[Work to complete]
Copy the records exactly, leaving out every picture.

Stored entries:
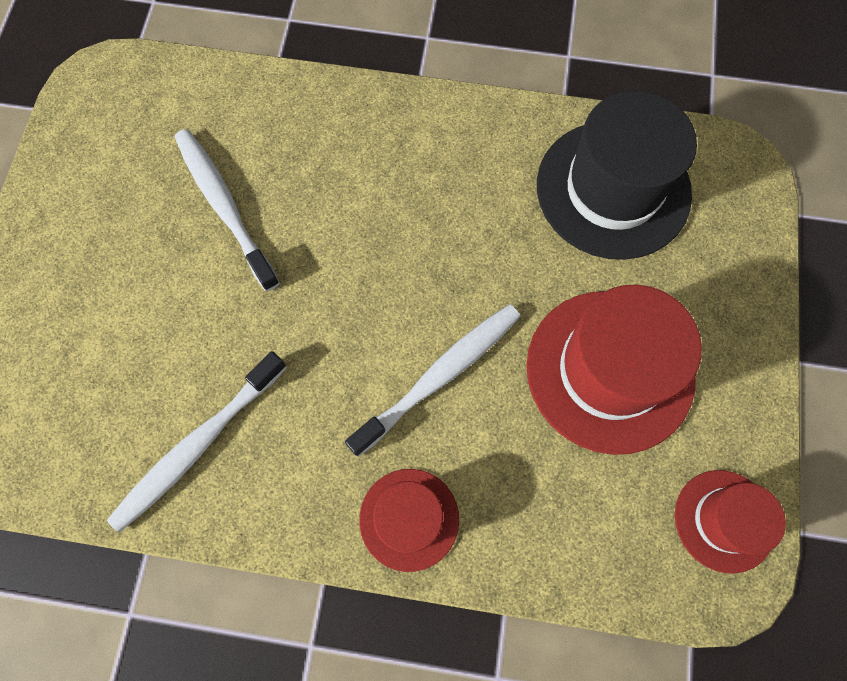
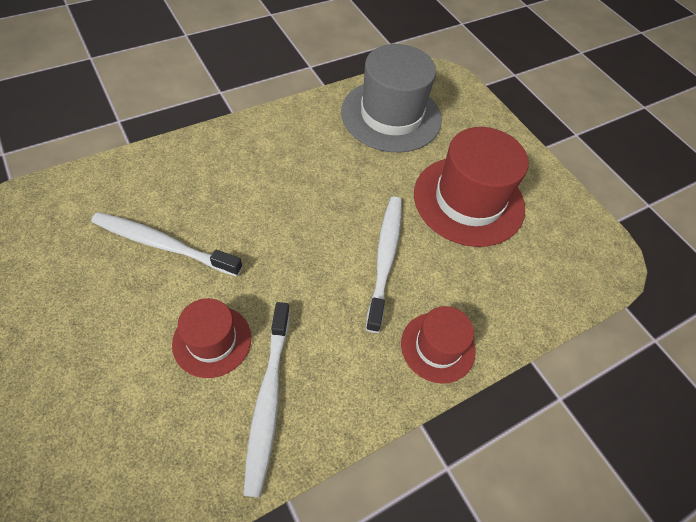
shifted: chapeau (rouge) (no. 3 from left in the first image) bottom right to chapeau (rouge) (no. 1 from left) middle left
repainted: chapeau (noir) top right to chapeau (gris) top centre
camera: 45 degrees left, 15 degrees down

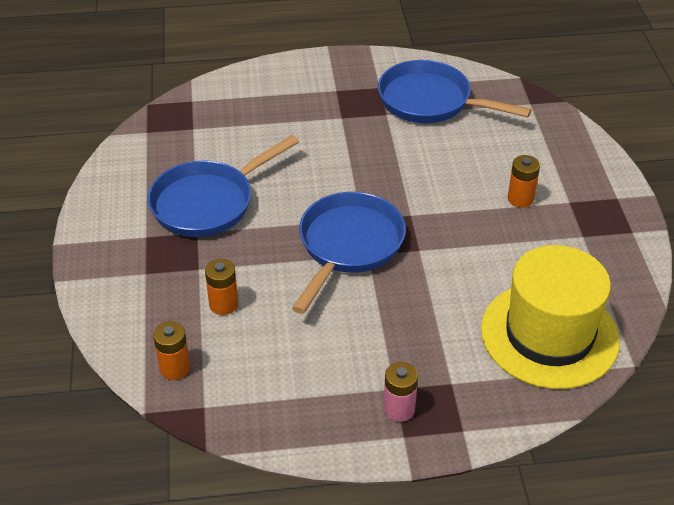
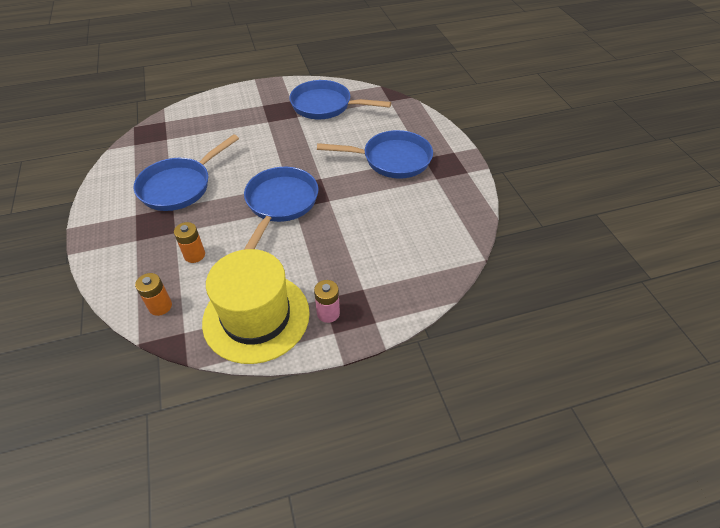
shifted: chapeau (jaune) middle right to centre
swapped: pile (orange) (no. 3 from left) middle right to poêle (bleu) (no. 4 from left) top centre
camera: 10 degrees left, 5 degrees up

[Answer box]
shifted: chapeau (rouge) (no. 3 from left in the first image) bottom right to chapeau (rouge) (no. 1 from left) middle left
repainted: chapeau (noir) top right to chapeau (gris) top centre
camera: 45 degrees left, 15 degrees down

shifted: chapeau (jaune) middle right to centre
swapped: pile (orange) (no. 3 from left) middle right to poêle (bleu) (no. 4 from left) top centre
camera: 10 degrees left, 5 degrees up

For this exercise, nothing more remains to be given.